**** INFORMATION SHOWN ****

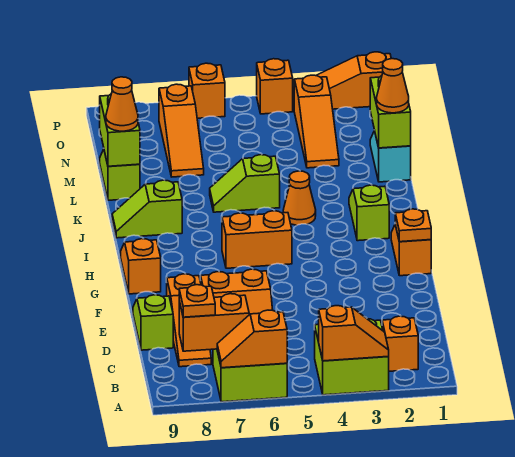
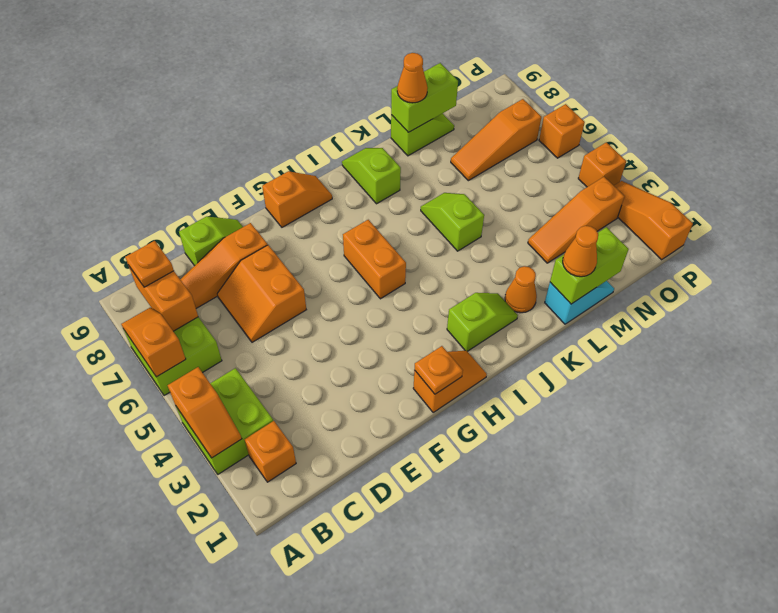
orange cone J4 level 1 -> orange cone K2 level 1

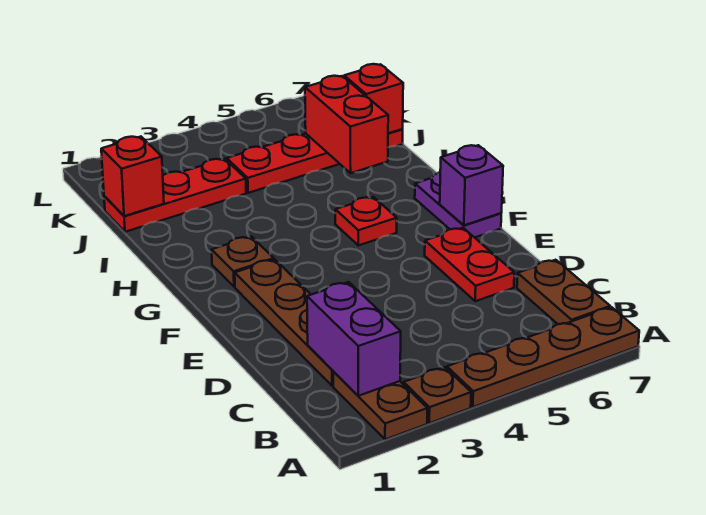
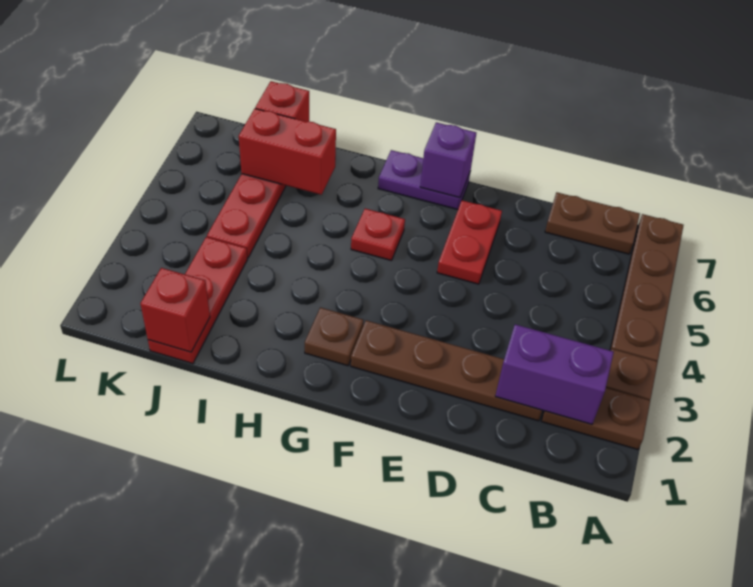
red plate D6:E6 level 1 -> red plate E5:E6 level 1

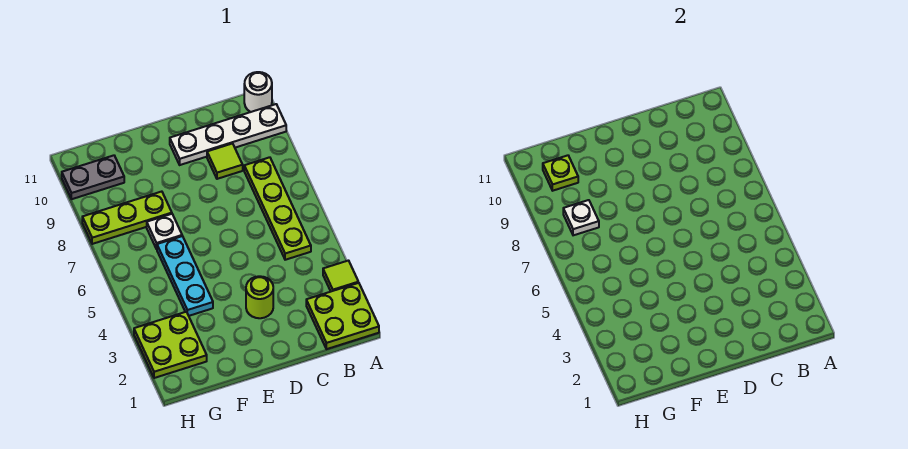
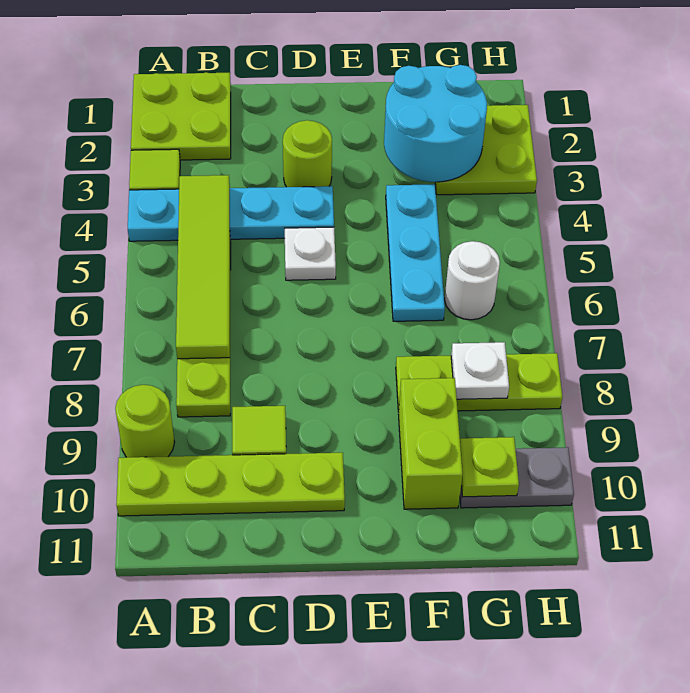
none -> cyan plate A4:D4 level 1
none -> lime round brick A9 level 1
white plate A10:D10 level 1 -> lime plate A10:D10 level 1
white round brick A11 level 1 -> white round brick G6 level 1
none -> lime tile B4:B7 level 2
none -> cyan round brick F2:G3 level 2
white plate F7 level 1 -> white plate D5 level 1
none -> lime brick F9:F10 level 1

****

**GOAL OF THE EXERCISE**. Starting at the line that contains "none -> cyan round brick F2:G3 level 2", restate word for word every line through the last one in the records above. Return nothing else.

**PROBLEM SOLUTION**.
none -> cyan round brick F2:G3 level 2
white plate F7 level 1 -> white plate D5 level 1
none -> lime brick F9:F10 level 1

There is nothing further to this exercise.